TASK TO CARRY OUT - Set down, word for word, every line of the listing below, starting with the one that contains "JOY pin VRX: A4 -> A0" and ending with the final line. Include nothing else.

════════════════

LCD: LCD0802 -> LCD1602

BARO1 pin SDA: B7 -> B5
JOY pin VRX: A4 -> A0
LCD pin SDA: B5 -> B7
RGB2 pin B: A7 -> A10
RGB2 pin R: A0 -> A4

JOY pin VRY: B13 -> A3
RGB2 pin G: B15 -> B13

════════════════

WRITTEN SOLUTION -
JOY pin VRX: A4 -> A0
LCD pin SDA: B5 -> B7
RGB2 pin B: A7 -> A10
RGB2 pin R: A0 -> A4

JOY pin VRY: B13 -> A3
RGB2 pin G: B15 -> B13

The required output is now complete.